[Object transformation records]
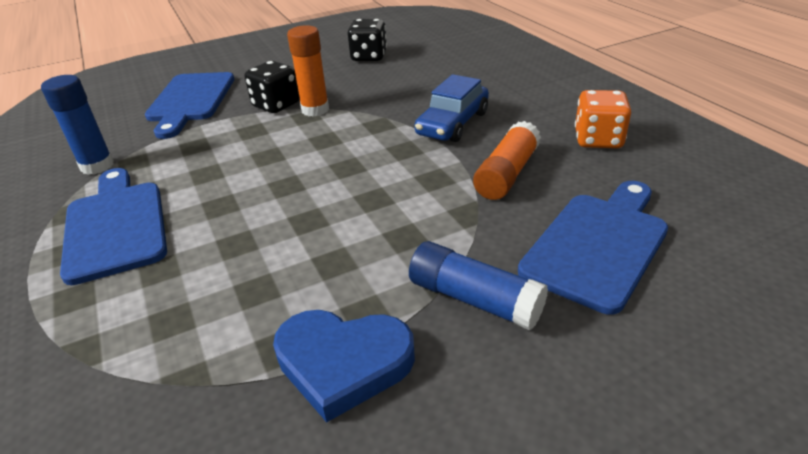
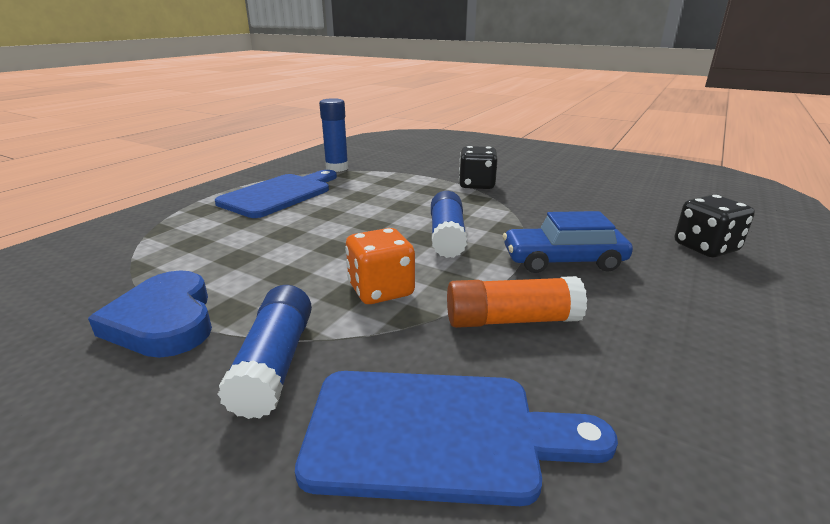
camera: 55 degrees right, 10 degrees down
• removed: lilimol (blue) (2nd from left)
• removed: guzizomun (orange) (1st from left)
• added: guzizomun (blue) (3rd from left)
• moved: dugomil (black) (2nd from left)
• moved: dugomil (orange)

■ Activity ■
Write every line of the data out again exactly, leaving out all images.

■ Task result ■
camera: 55 degrees right, 10 degrees down
• removed: lilimol (blue) (2nd from left)
• removed: guzizomun (orange) (1st from left)
• added: guzizomun (blue) (3rd from left)
• moved: dugomil (black) (2nd from left)
• moved: dugomil (orange)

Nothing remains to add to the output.